How to complete this task: Copy the data that appears below exactly. Drop the pictures.

╭─ Data provided

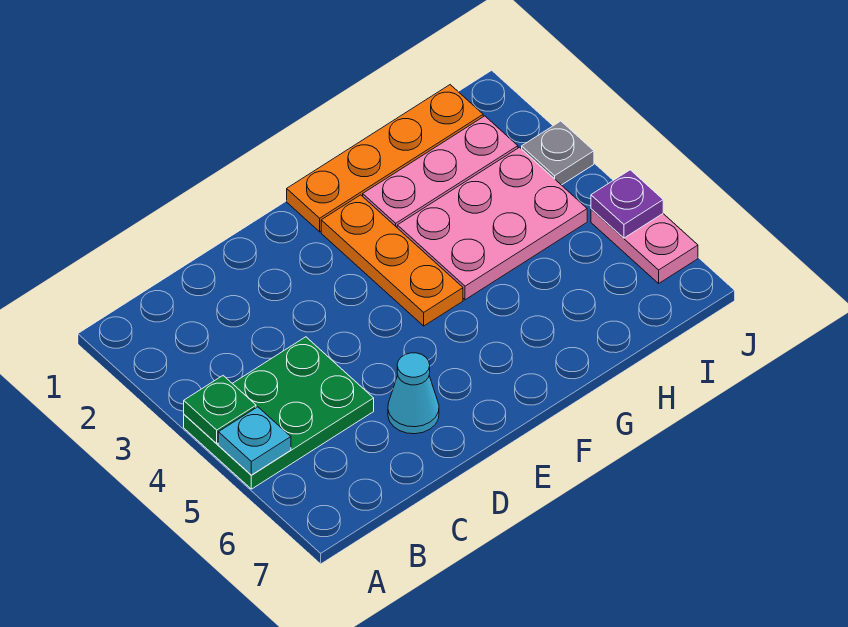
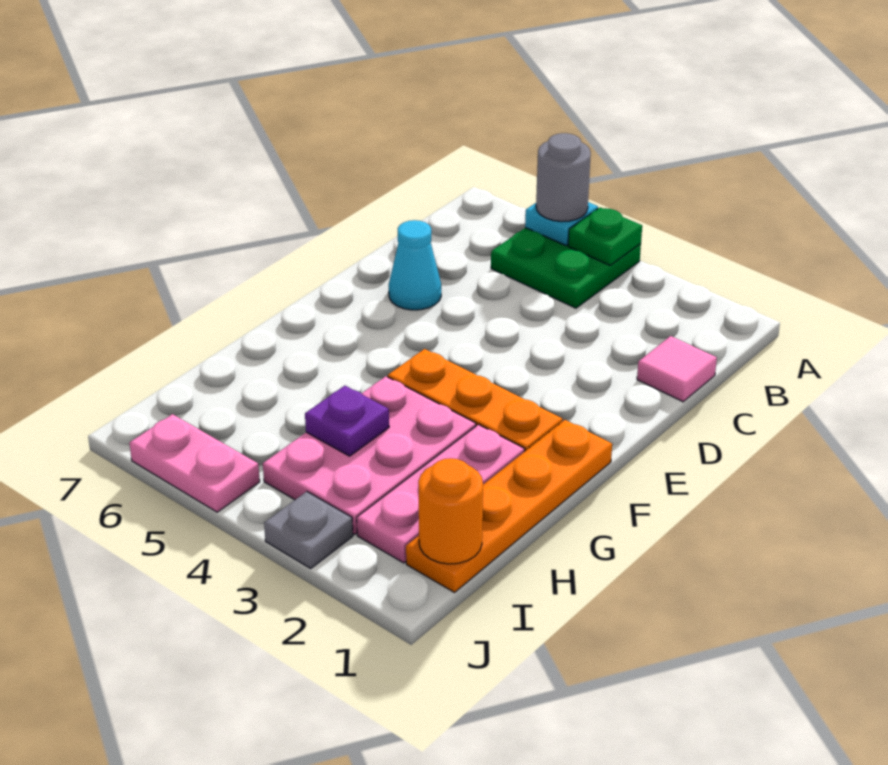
green plate A4:C5 level 1 -> green plate A4:B5 level 1
none -> grey round brick A5 level 3
none -> pink tile C1 level 1
none -> orange round brick I1 level 2
purple plate J5 level 2 -> purple plate H4 level 2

╰─

Result for this exercise:
green plate A4:C5 level 1 -> green plate A4:B5 level 1
none -> grey round brick A5 level 3
none -> pink tile C1 level 1
none -> orange round brick I1 level 2
purple plate J5 level 2 -> purple plate H4 level 2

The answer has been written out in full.